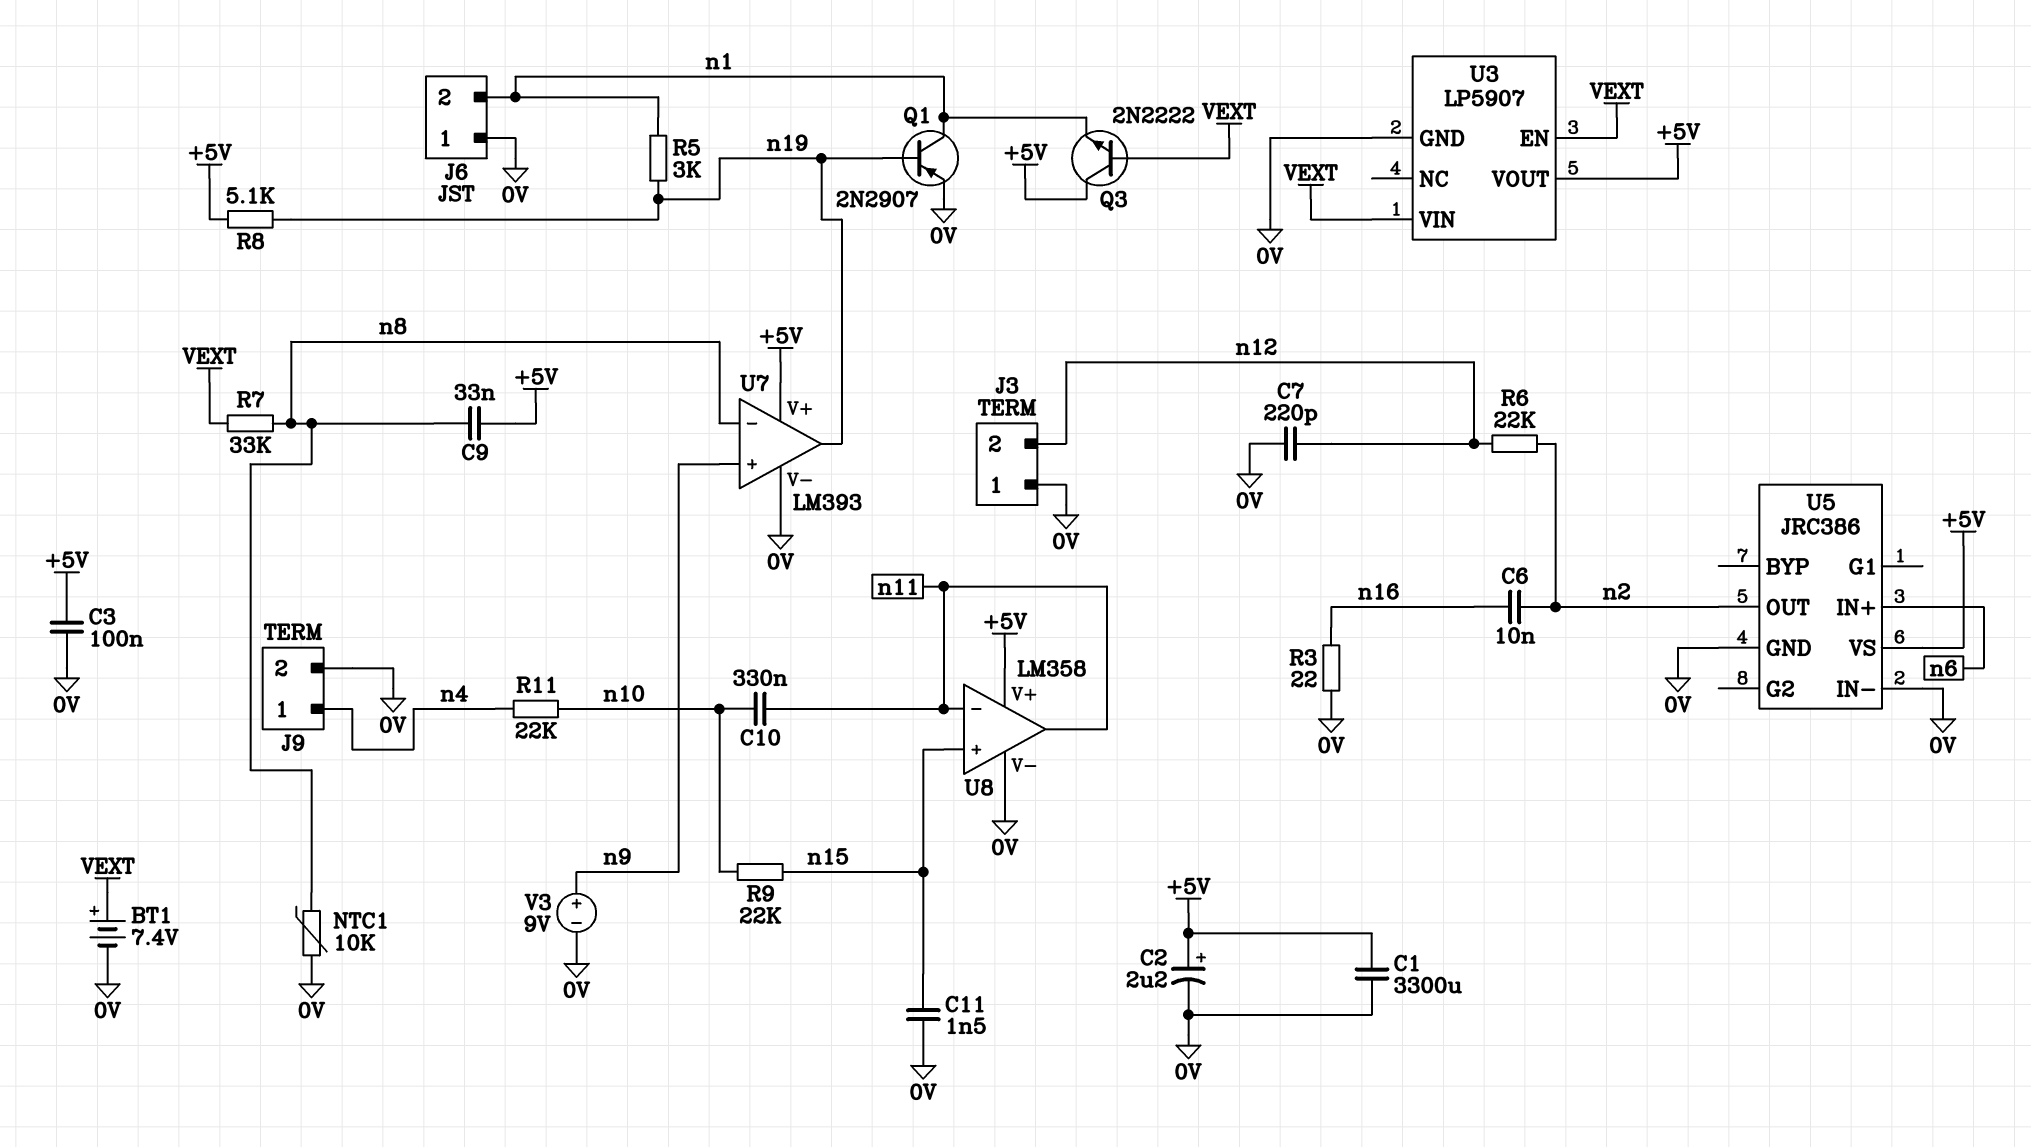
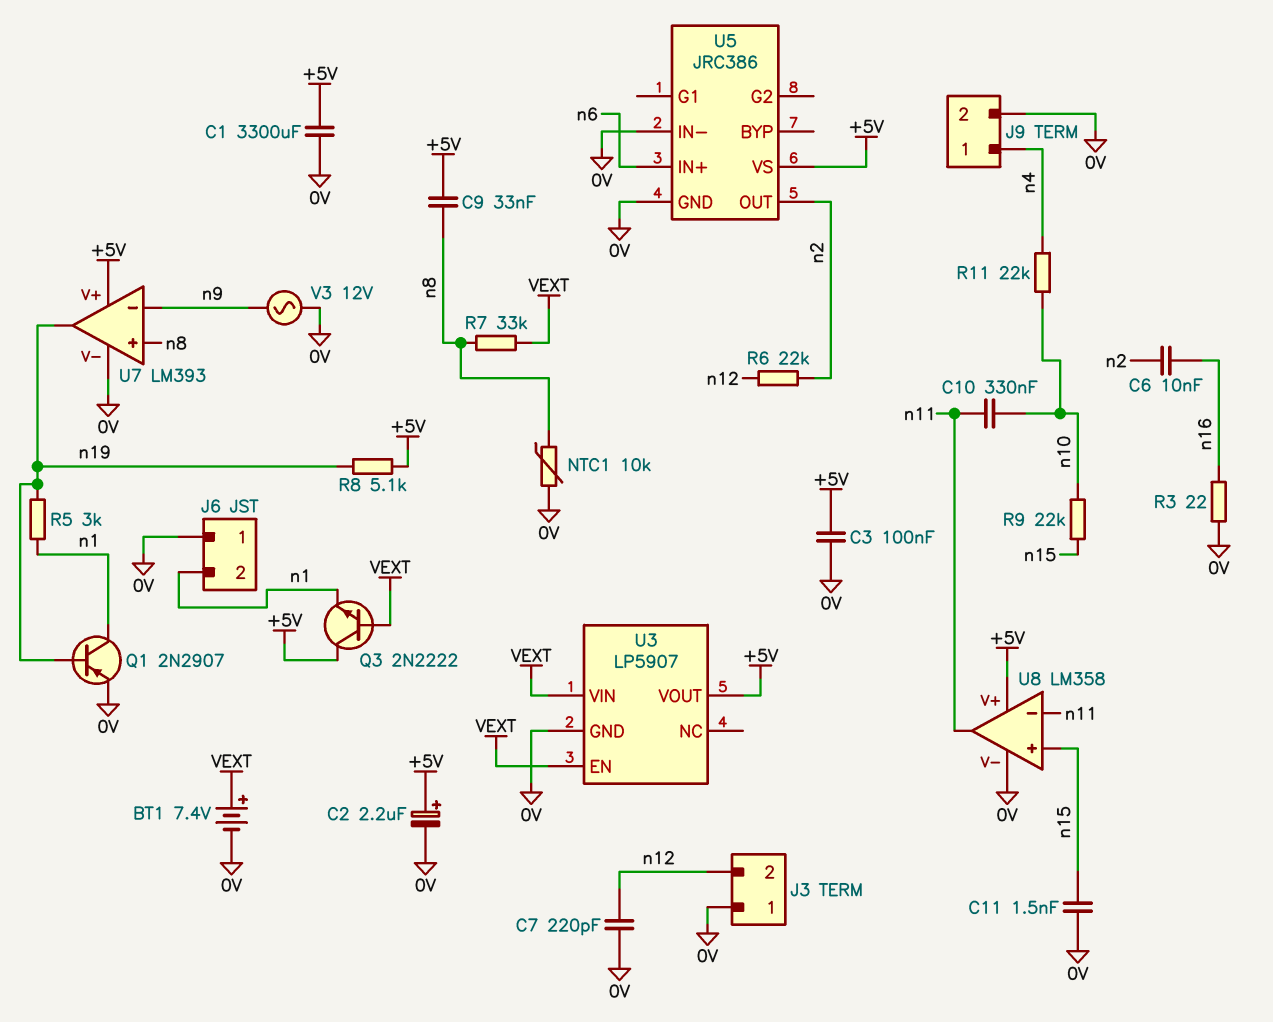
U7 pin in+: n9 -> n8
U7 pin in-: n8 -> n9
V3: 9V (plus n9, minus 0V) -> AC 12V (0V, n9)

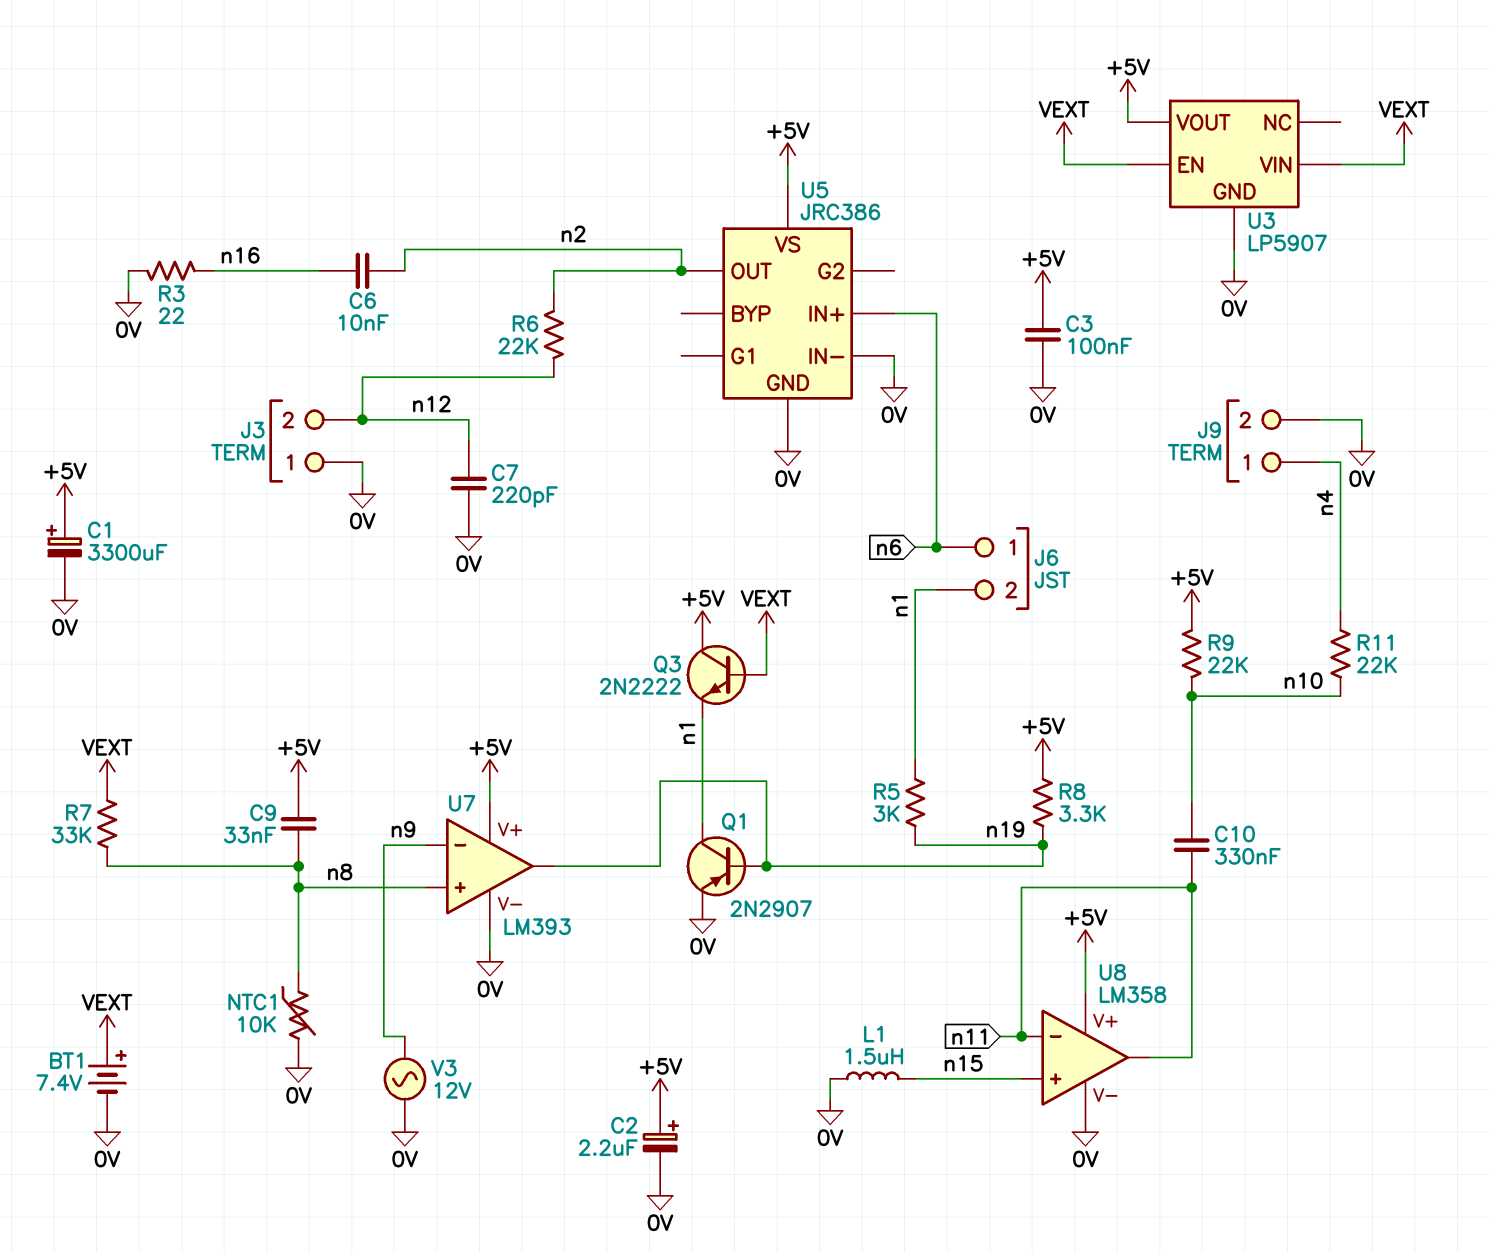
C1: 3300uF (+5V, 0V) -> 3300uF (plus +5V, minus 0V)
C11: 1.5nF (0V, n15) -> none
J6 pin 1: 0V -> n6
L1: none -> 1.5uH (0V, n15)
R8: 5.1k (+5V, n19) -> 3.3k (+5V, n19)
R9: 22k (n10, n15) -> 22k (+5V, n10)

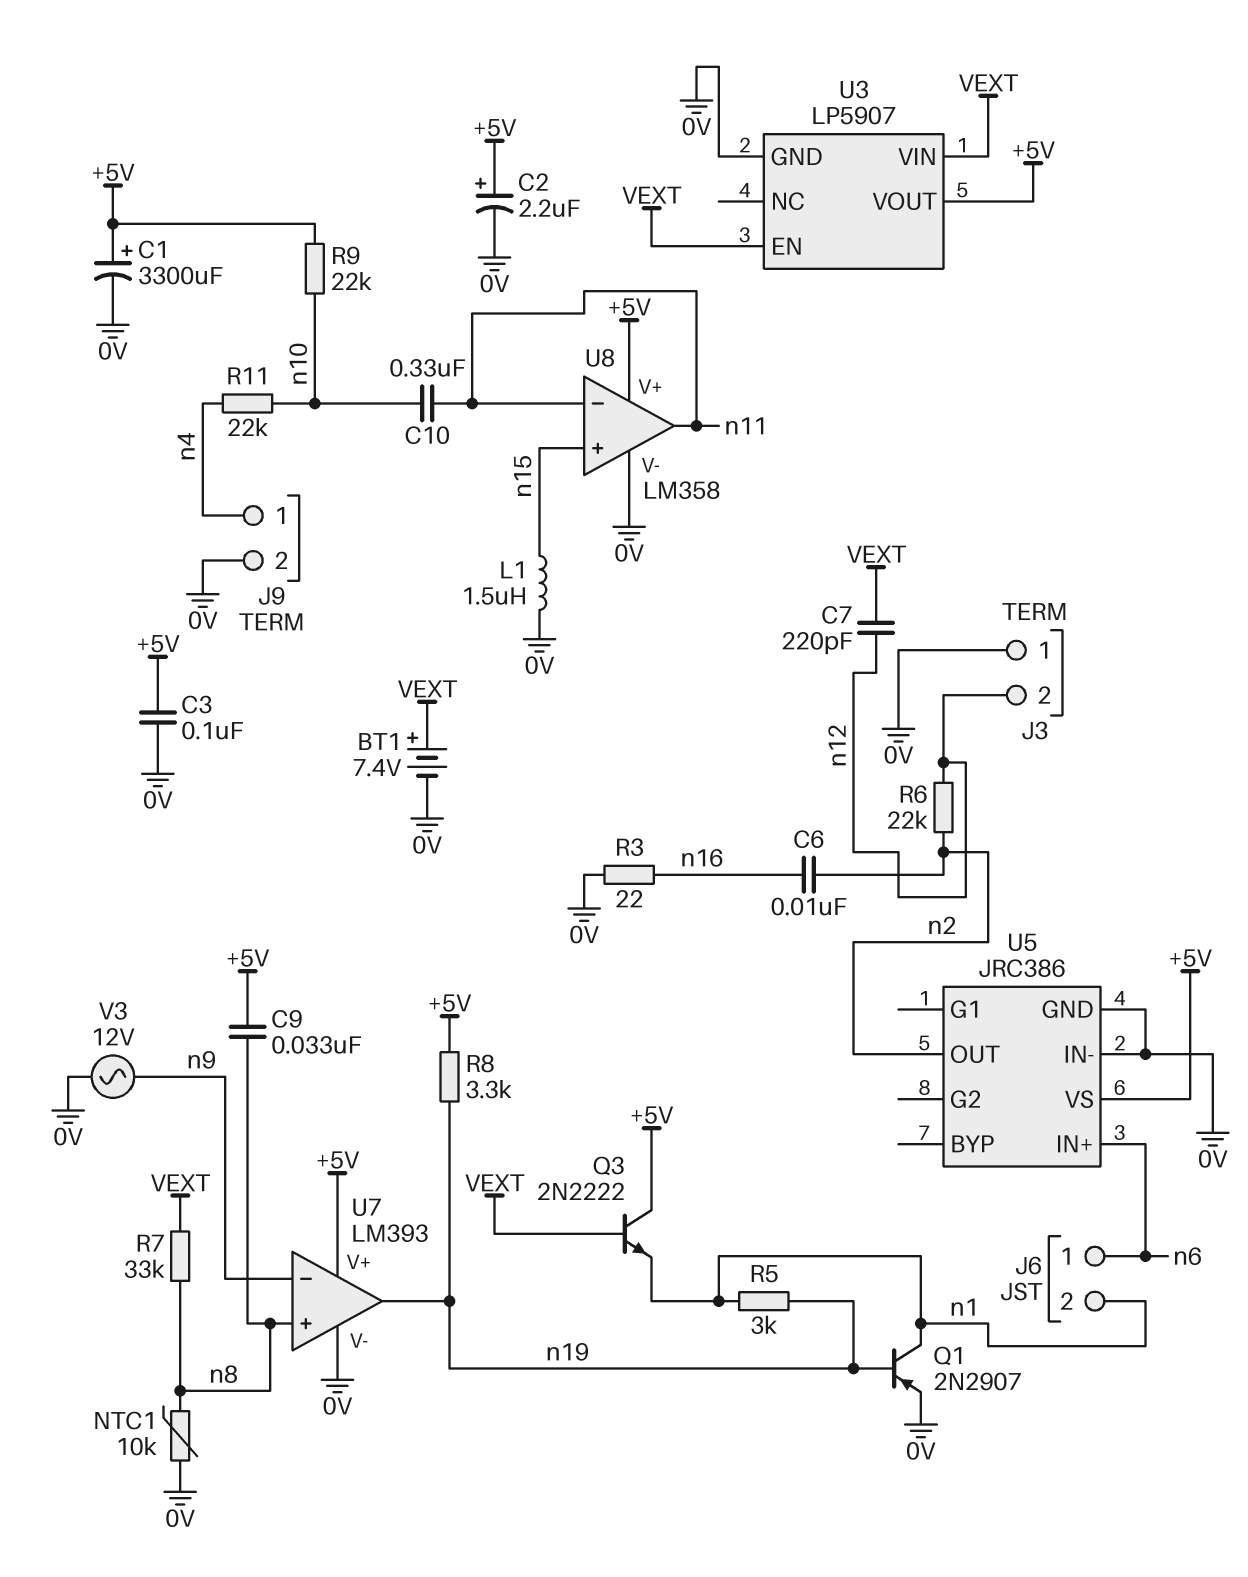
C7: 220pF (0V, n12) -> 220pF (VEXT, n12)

----

-- Exercise directions --
Please reproduce, exactly and only, the lines from the line containing "C11: 1.5nF (0V, n15) -> none" through the last line of the material above, minus any pictures.

-- Task output --
C11: 1.5nF (0V, n15) -> none
J6 pin 1: 0V -> n6
L1: none -> 1.5uH (0V, n15)
R8: 5.1k (+5V, n19) -> 3.3k (+5V, n19)
R9: 22k (n10, n15) -> 22k (+5V, n10)

C7: 220pF (0V, n12) -> 220pF (VEXT, n12)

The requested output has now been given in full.